» Task goal:
All records below are to be transcribed exactly, with every picture left out.

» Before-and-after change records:
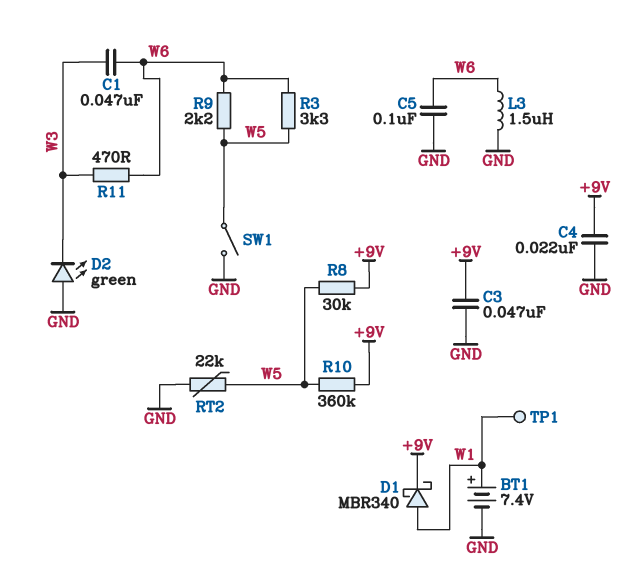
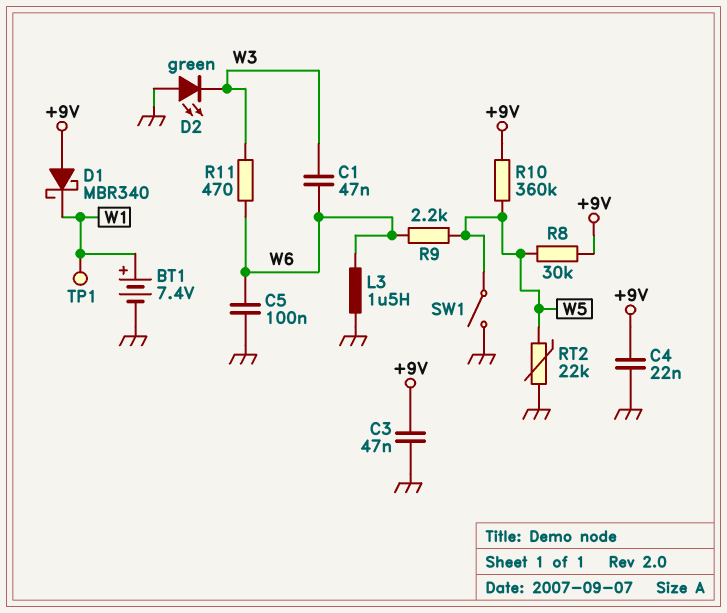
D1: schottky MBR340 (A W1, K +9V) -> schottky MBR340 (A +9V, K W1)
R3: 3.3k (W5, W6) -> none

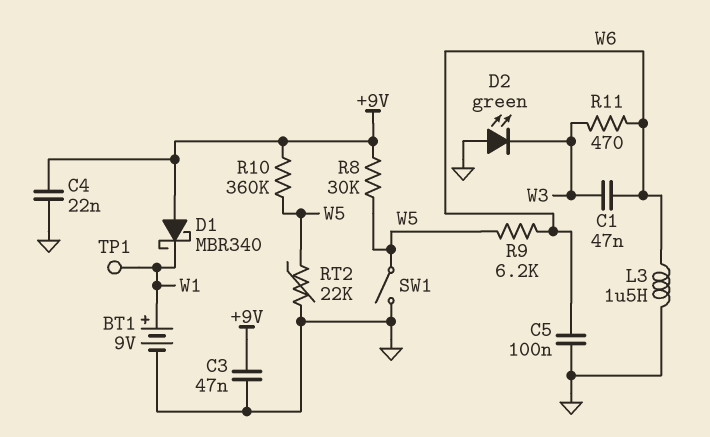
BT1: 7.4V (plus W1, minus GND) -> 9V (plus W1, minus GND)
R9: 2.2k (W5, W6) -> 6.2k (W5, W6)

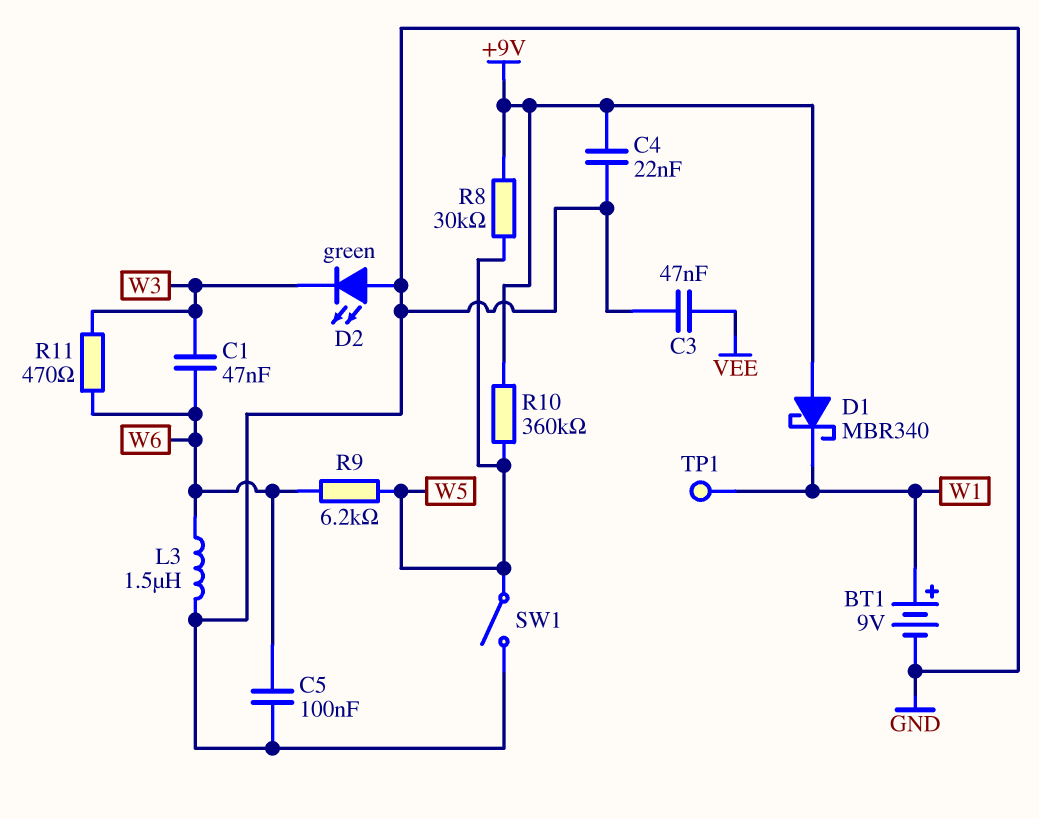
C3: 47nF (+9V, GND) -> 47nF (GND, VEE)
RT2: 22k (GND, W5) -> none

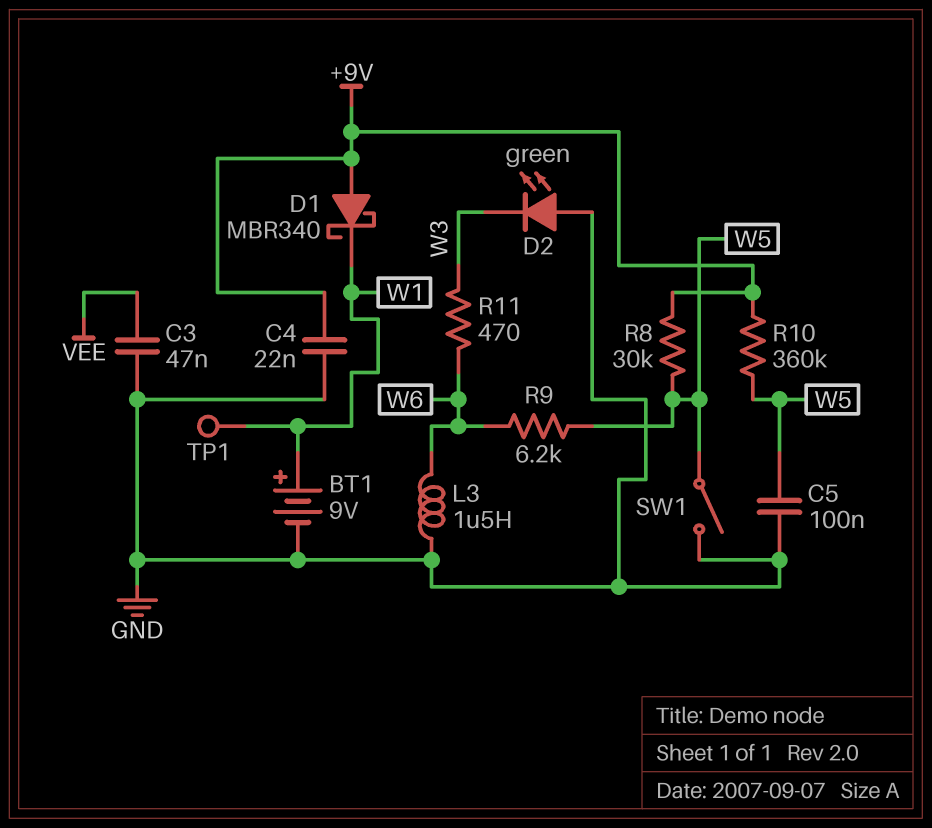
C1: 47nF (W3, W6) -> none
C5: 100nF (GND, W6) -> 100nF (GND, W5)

» Reply:
D1: schottky MBR340 (A W1, K +9V) -> schottky MBR340 (A +9V, K W1)
R3: 3.3k (W5, W6) -> none

BT1: 7.4V (plus W1, minus GND) -> 9V (plus W1, minus GND)
R9: 2.2k (W5, W6) -> 6.2k (W5, W6)

C3: 47nF (+9V, GND) -> 47nF (GND, VEE)
RT2: 22k (GND, W5) -> none

C1: 47nF (W3, W6) -> none
C5: 100nF (GND, W6) -> 100nF (GND, W5)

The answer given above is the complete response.